Exercise goal
Would you please transcribe the records below from the line with "shifted,eraser/blue,[311 411 413" through their final line, exactly and with no other lines?
--- START ---
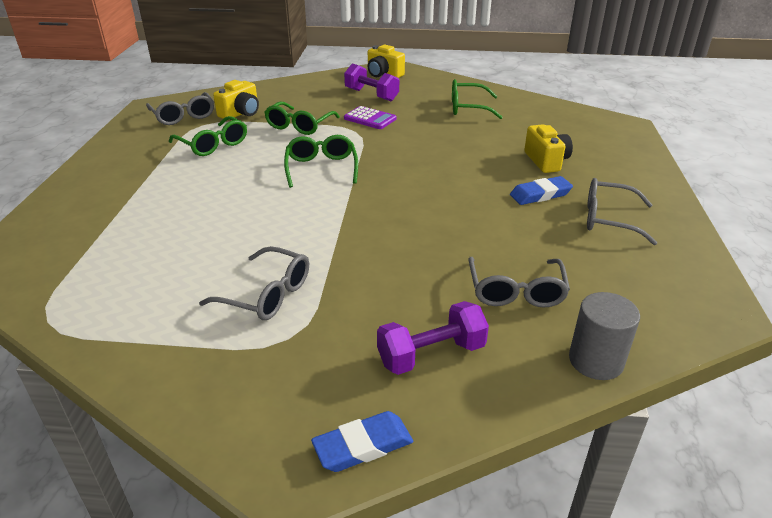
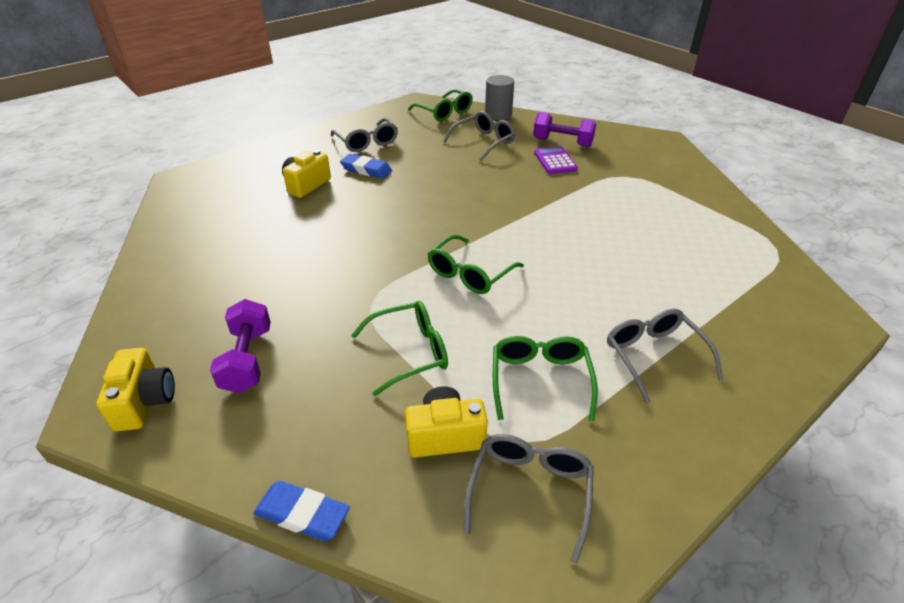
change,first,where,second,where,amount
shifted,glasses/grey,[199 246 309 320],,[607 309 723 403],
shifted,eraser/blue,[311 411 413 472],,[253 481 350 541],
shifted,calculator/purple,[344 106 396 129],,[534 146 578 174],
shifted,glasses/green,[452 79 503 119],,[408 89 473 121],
--- END ---
Answer below
shifted,eraser/blue,[311 411 413 472],,[253 481 350 541],
shifted,calculator/purple,[344 106 396 129],,[534 146 578 174],
shifted,glasses/green,[452 79 503 119],,[408 89 473 121],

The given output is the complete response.